### Directions
In your copy, include no images, and write out every entry below exactly as it stands.

═════ Input ═════

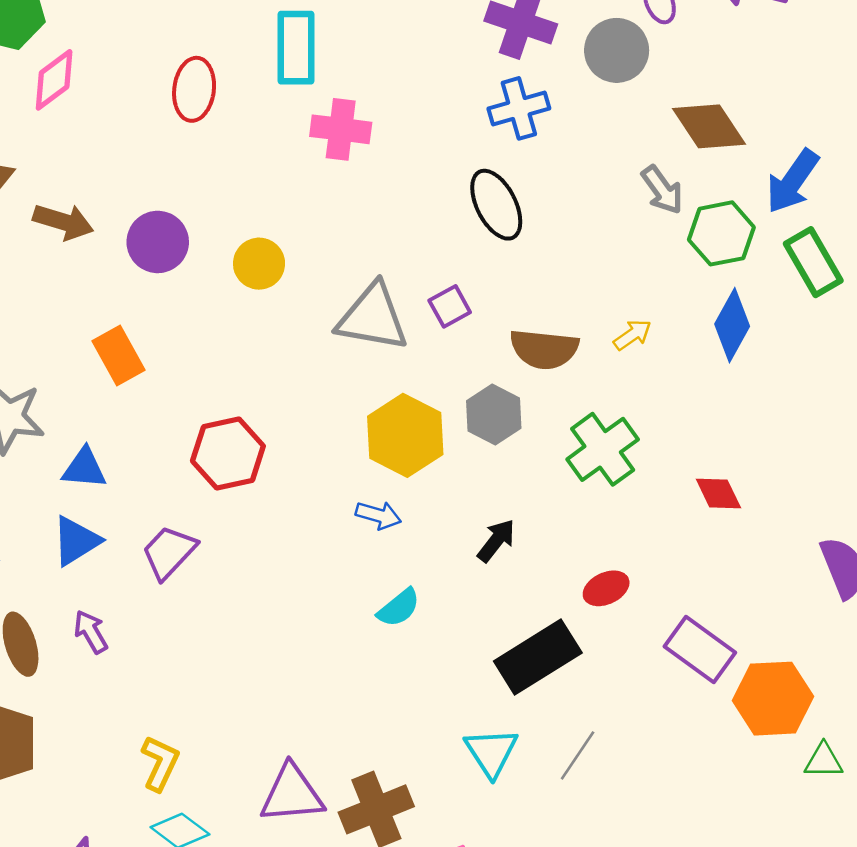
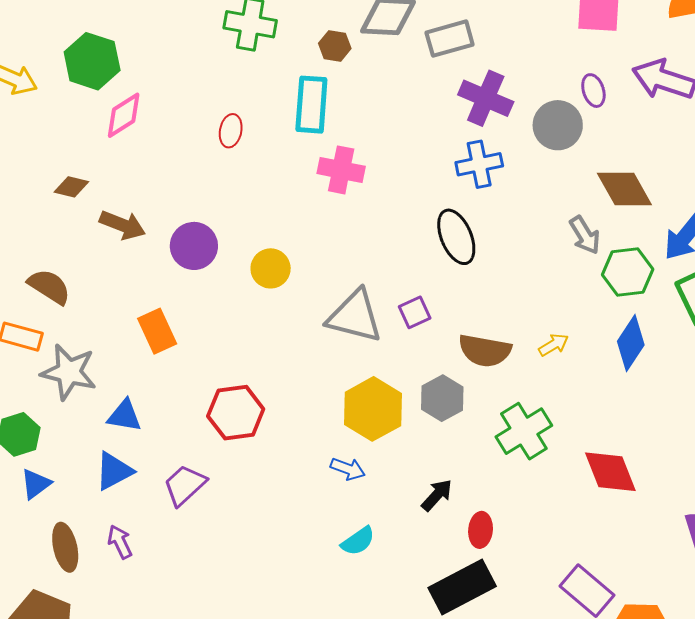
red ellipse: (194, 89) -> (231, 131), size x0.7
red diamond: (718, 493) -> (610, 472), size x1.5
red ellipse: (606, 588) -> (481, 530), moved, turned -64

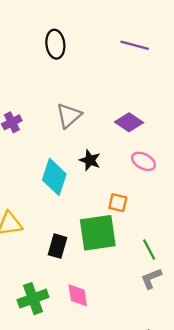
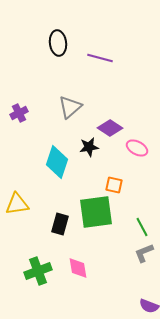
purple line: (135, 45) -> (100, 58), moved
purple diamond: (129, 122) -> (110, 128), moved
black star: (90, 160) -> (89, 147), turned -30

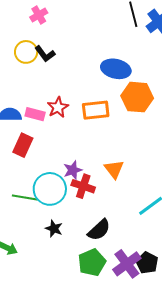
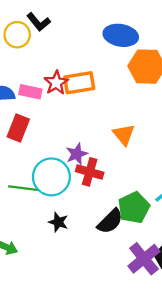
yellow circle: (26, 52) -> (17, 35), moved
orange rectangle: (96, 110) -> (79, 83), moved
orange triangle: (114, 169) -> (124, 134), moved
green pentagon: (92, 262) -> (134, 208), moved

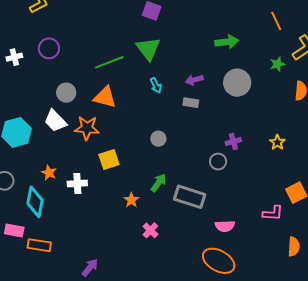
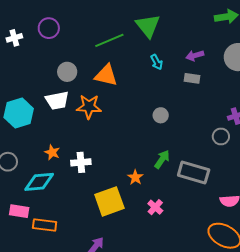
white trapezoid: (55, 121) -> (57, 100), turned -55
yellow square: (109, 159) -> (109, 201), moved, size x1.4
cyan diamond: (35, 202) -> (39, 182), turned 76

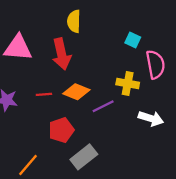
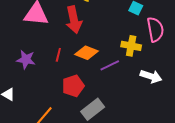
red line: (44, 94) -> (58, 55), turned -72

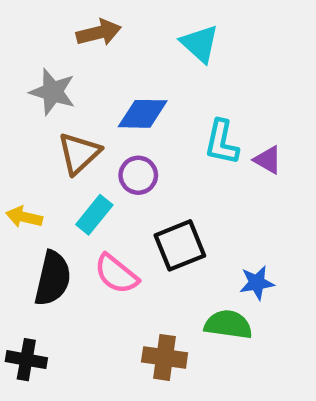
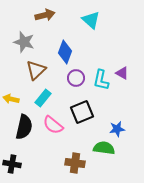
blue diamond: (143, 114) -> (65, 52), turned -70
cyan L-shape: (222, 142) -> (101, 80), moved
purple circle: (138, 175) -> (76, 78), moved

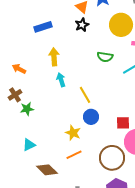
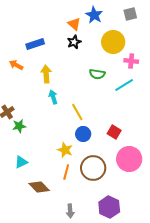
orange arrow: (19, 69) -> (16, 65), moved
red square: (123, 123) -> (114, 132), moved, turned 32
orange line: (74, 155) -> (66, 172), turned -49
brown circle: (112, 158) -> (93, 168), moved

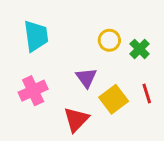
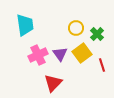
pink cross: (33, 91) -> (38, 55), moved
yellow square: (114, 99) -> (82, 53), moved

═════

### Written solution
red ellipse: (194, 89) -> (231, 131), size x0.7
red diamond: (718, 493) -> (610, 472), size x1.5
red ellipse: (606, 588) -> (481, 530), moved, turned -64

purple line: (135, 45) -> (100, 58), moved
purple diamond: (129, 122) -> (110, 128), moved
black star: (90, 160) -> (89, 147), turned -30

yellow circle: (26, 52) -> (17, 35), moved
orange rectangle: (96, 110) -> (79, 83), moved
orange triangle: (114, 169) -> (124, 134), moved
green pentagon: (92, 262) -> (134, 208), moved

white trapezoid: (55, 121) -> (57, 100), turned -55
yellow square: (109, 159) -> (109, 201), moved, size x1.4
cyan diamond: (35, 202) -> (39, 182), turned 76

red line: (44, 94) -> (58, 55), turned -72

blue diamond: (143, 114) -> (65, 52), turned -70
cyan L-shape: (222, 142) -> (101, 80), moved
purple circle: (138, 175) -> (76, 78), moved

orange arrow: (19, 69) -> (16, 65), moved
red square: (123, 123) -> (114, 132), moved, turned 32
orange line: (74, 155) -> (66, 172), turned -49
brown circle: (112, 158) -> (93, 168), moved

pink cross: (33, 91) -> (38, 55), moved
yellow square: (114, 99) -> (82, 53), moved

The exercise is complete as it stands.